- TASK DETAILS
All that is wanted is an exact copy of the line containing "red capsule [142,174,165,222]" and the lines after it, through the end of the records.

- Collection entries
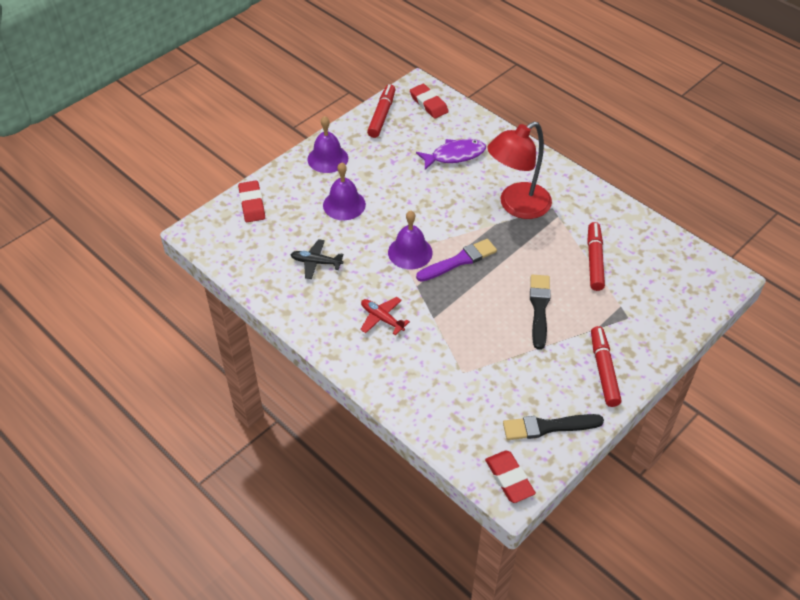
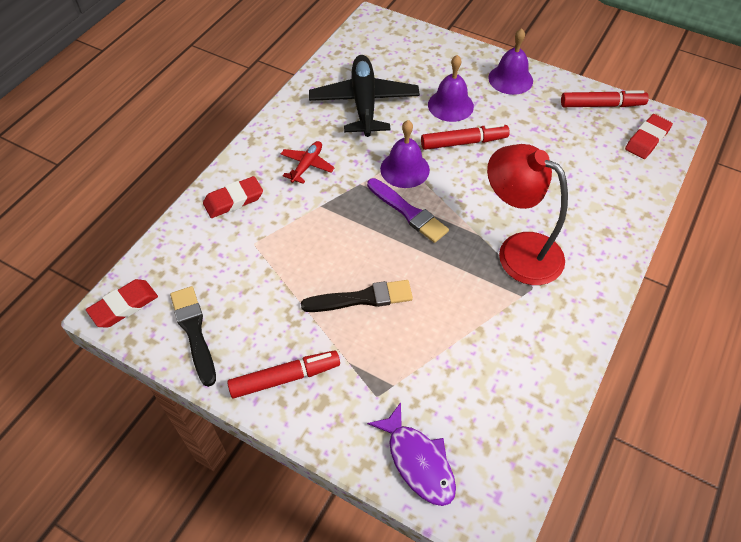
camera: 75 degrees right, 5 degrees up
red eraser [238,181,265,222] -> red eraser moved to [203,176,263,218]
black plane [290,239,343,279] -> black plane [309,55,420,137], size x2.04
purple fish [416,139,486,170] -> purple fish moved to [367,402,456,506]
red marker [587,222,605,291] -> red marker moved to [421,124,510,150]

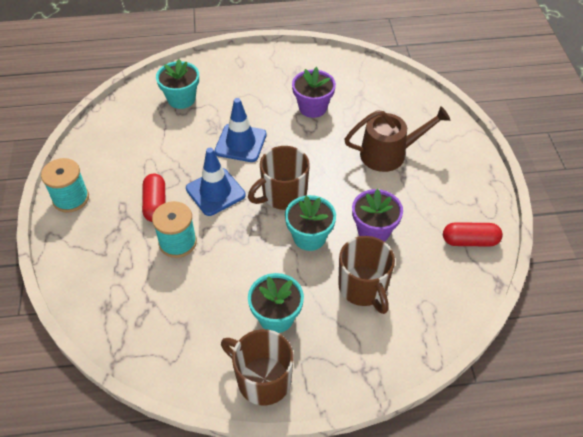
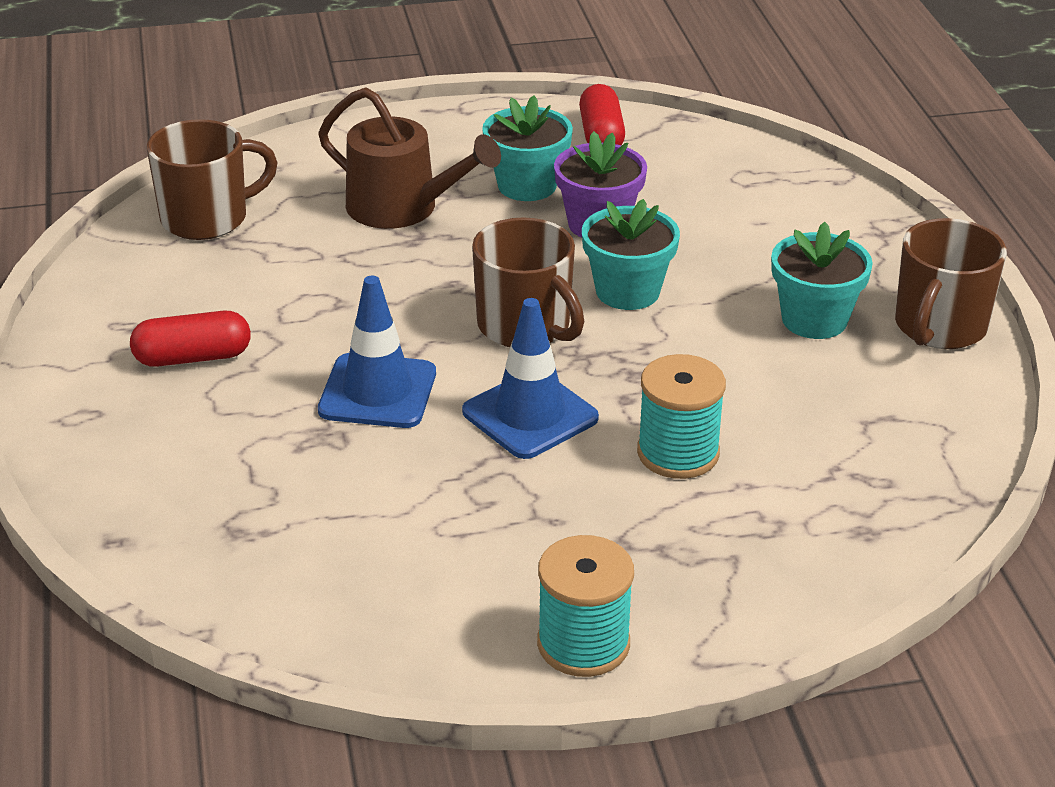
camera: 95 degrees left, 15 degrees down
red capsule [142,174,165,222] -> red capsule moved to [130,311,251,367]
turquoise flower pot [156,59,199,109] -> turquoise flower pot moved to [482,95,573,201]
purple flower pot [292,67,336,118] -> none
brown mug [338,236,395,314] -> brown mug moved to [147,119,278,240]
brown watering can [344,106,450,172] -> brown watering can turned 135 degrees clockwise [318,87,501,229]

- ANSWER BOX
red capsule [142,174,165,222] -> red capsule moved to [130,311,251,367]
turquoise flower pot [156,59,199,109] -> turquoise flower pot moved to [482,95,573,201]
purple flower pot [292,67,336,118] -> none
brown mug [338,236,395,314] -> brown mug moved to [147,119,278,240]
brown watering can [344,106,450,172] -> brown watering can turned 135 degrees clockwise [318,87,501,229]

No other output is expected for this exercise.